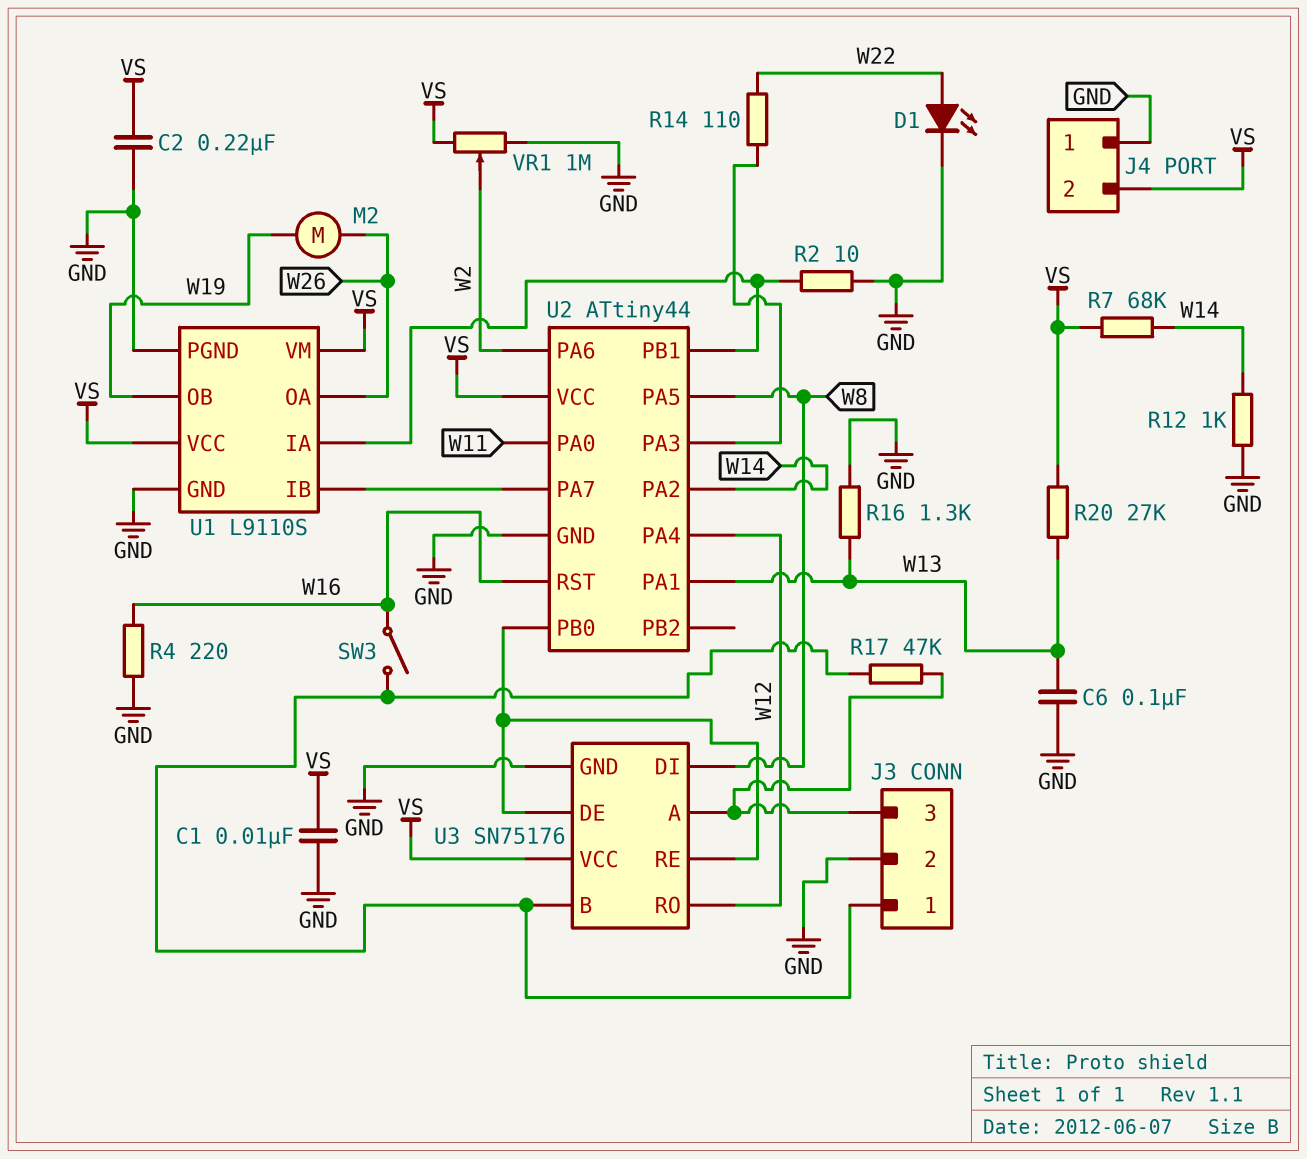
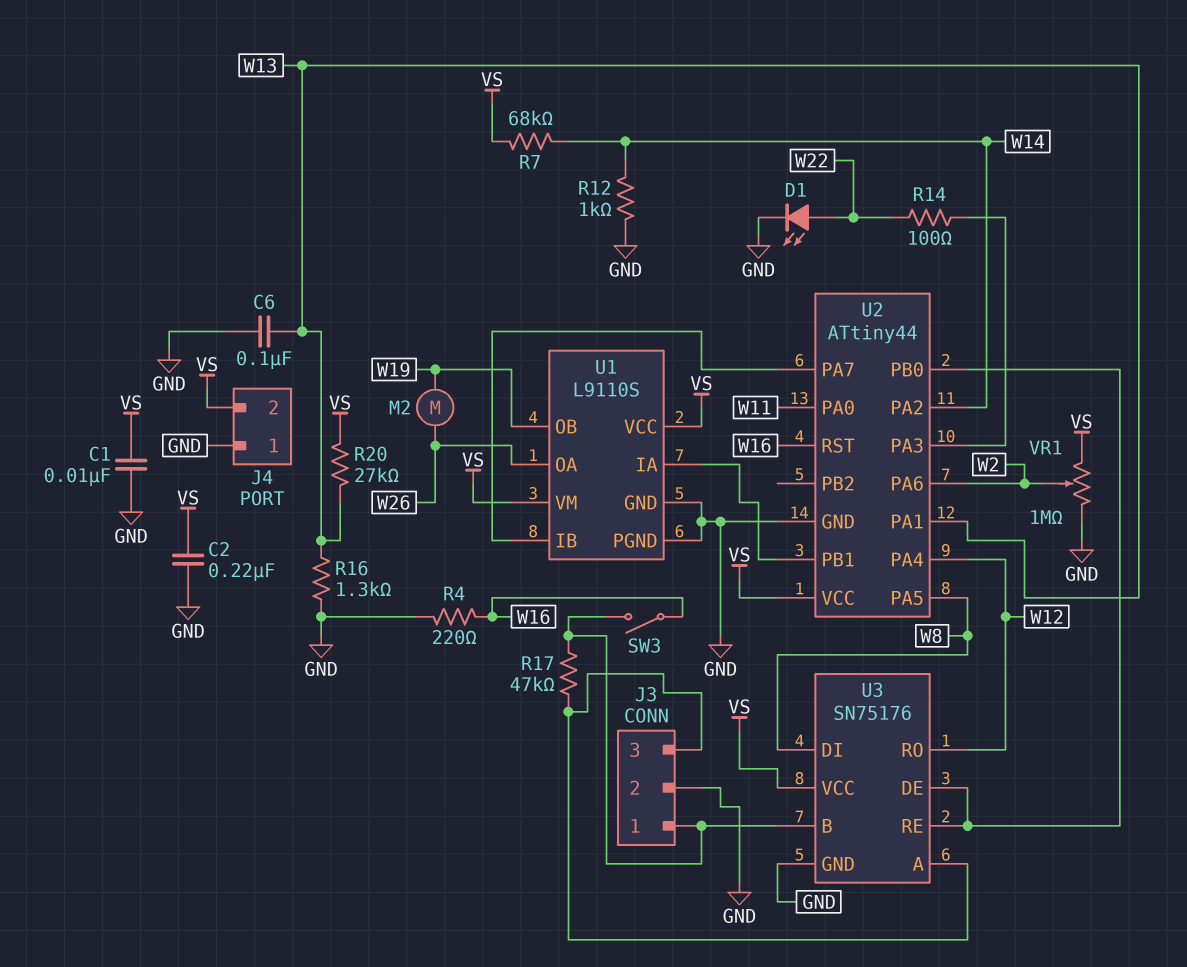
R2: 10 (GND, U1/IA) -> none
R14: 110 (U2/PA3, W22) -> 100 (U2/PA3, W22)

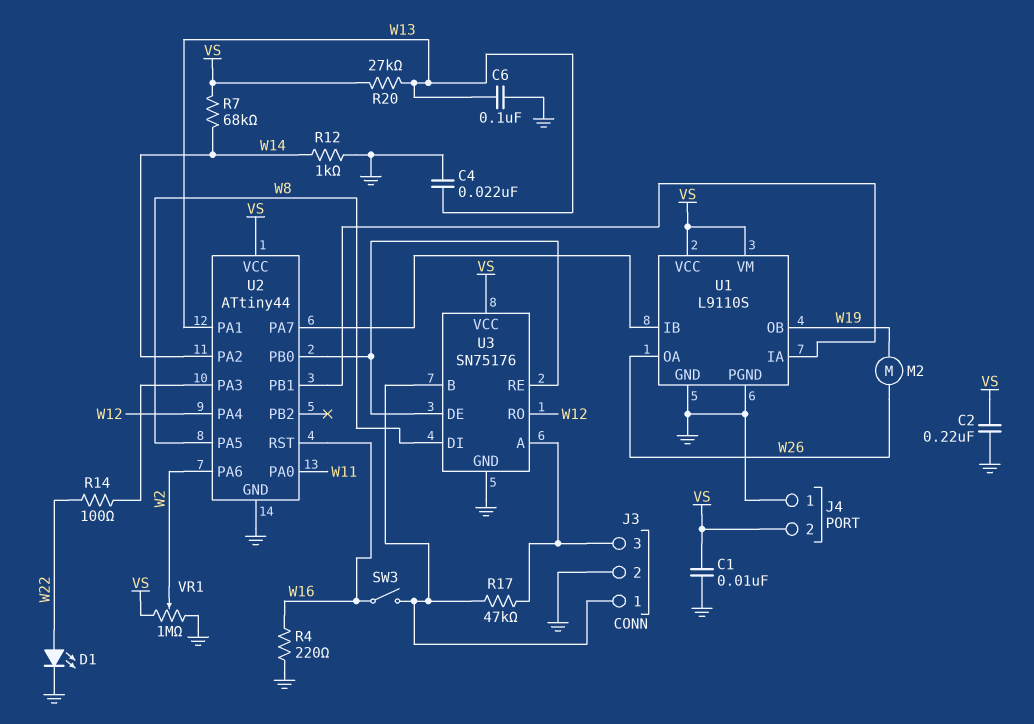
C4: none -> 22nF (GND, W13)
R16: 1.3k (GND, W13) -> none

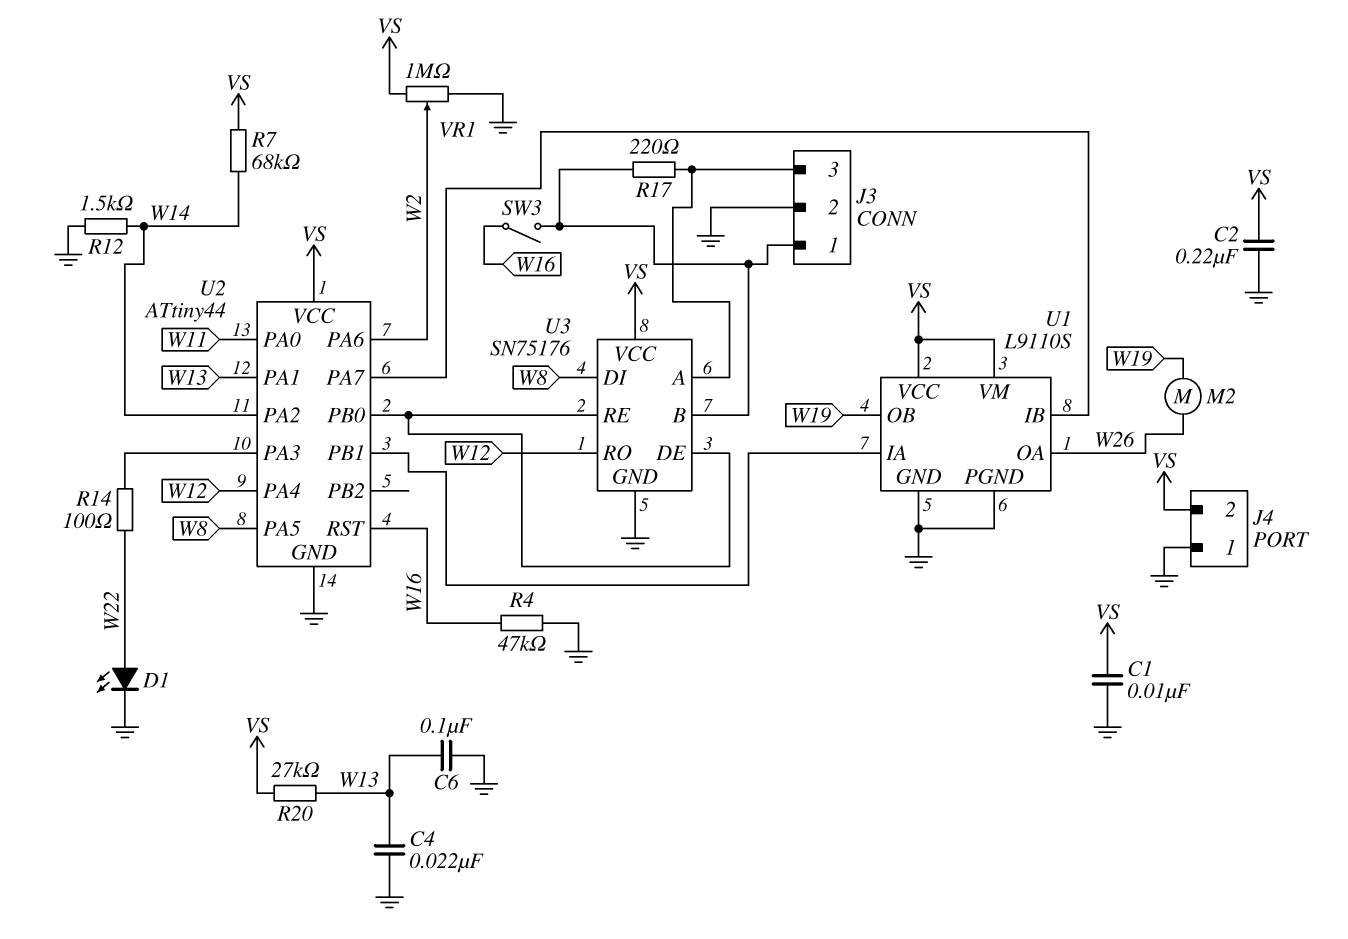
R4: 220 (GND, W16) -> 47k (GND, W16)
R12: 1k (GND, W14) -> 1.5k (GND, W14)
R17: 47k (J3/1, J3/3) -> 220 (J3/1, J3/3)

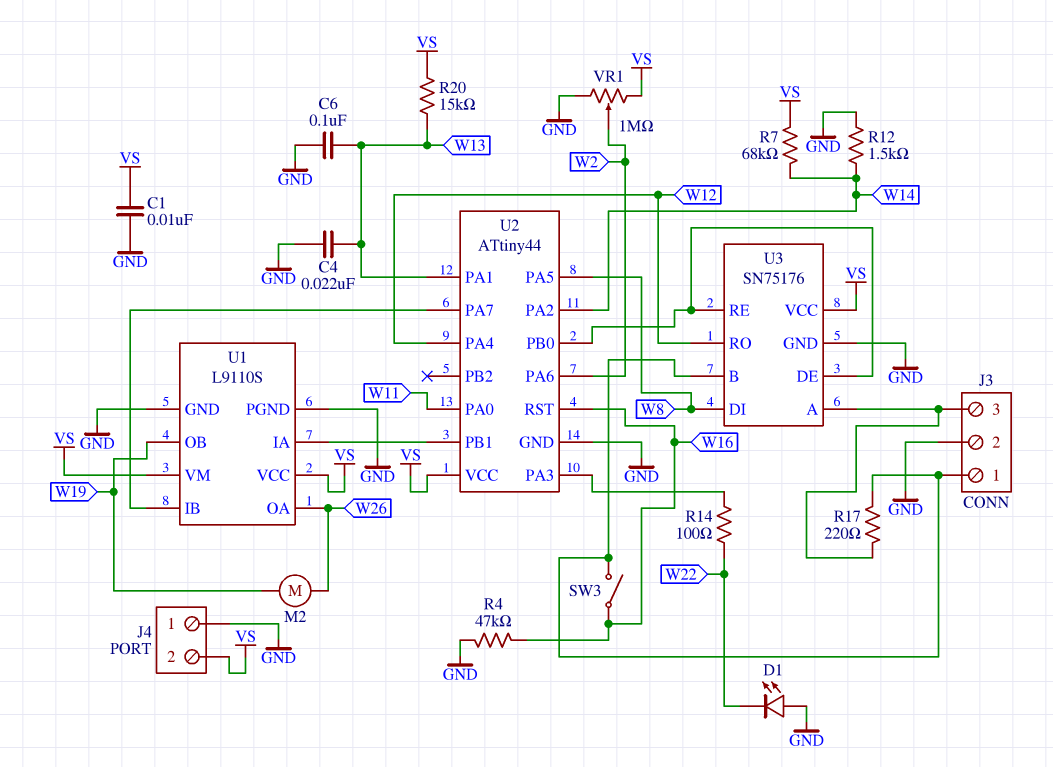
C2: 220nF (GND, VS) -> none
D1: LED (A W22, K GND) -> LED (A GND, K W22)
R20: 27k (VS, W13) -> 15k (VS, W13)

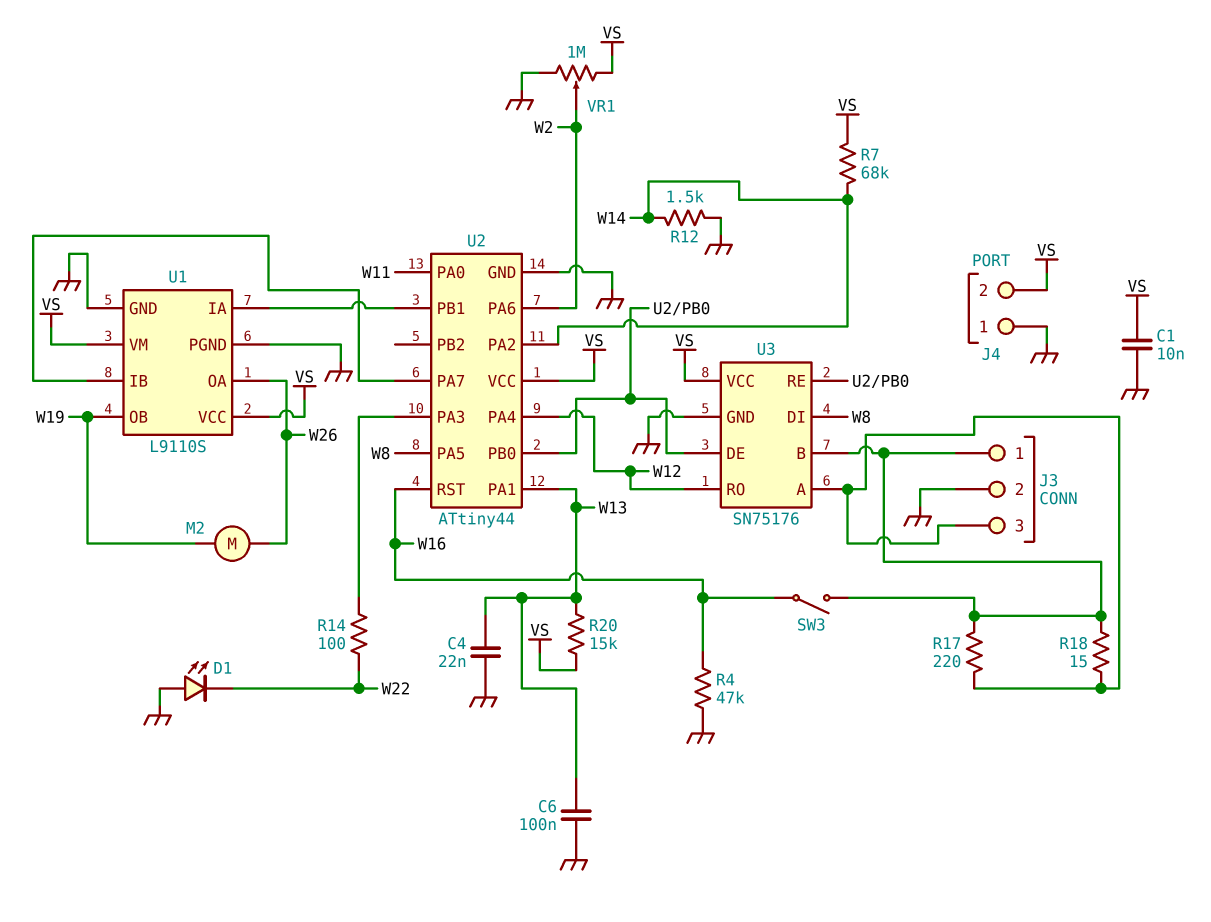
R18: none -> 15 (J3/1, J3/3)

▶ Task item: Every line of the listing that holds "none" should be found and copied.

▶ Written solution:
R2: 10 (GND, U1/IA) -> none
C4: none -> 22nF (GND, W13)
R16: 1.3k (GND, W13) -> none
C2: 220nF (GND, VS) -> none
R18: none -> 15 (J3/1, J3/3)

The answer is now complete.